:: COLLECTED MATERIAL ::
++++++++++

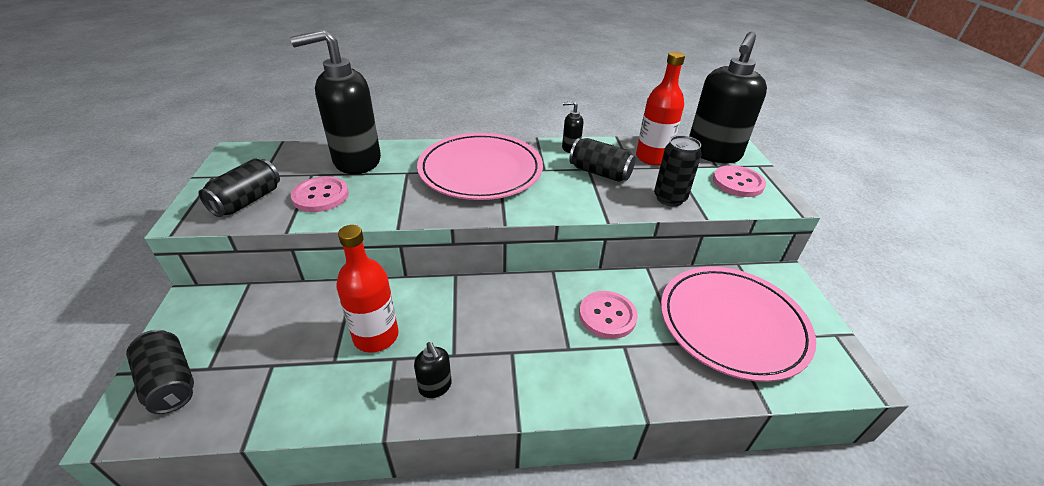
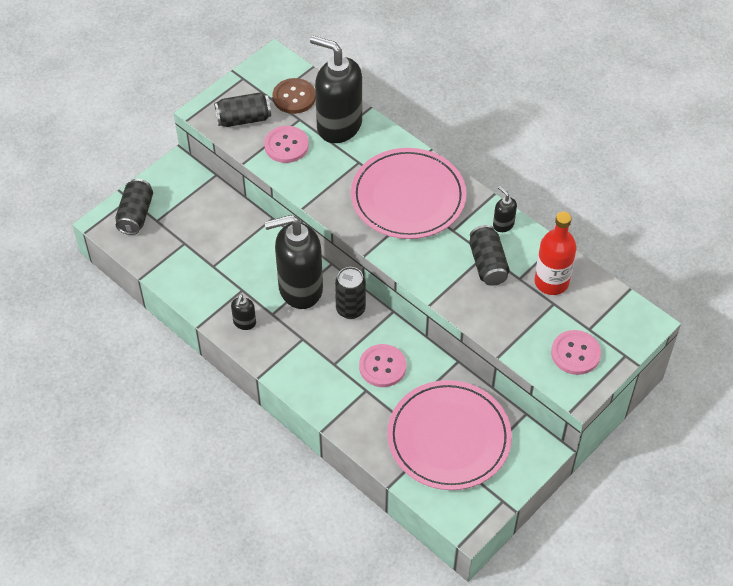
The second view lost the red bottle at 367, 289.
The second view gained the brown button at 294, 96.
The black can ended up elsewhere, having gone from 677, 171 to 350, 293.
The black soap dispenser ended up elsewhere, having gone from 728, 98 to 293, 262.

++++++++++

:: WORK TO BE COMPLETED ::
Out of the material above, gather each line where "elsewhere" appears.

:: SOLUTION TO THE PROBLEM ::
The black can ended up elsewhere, having gone from 677, 171 to 350, 293.
The black soap dispenser ended up elsewhere, having gone from 728, 98 to 293, 262.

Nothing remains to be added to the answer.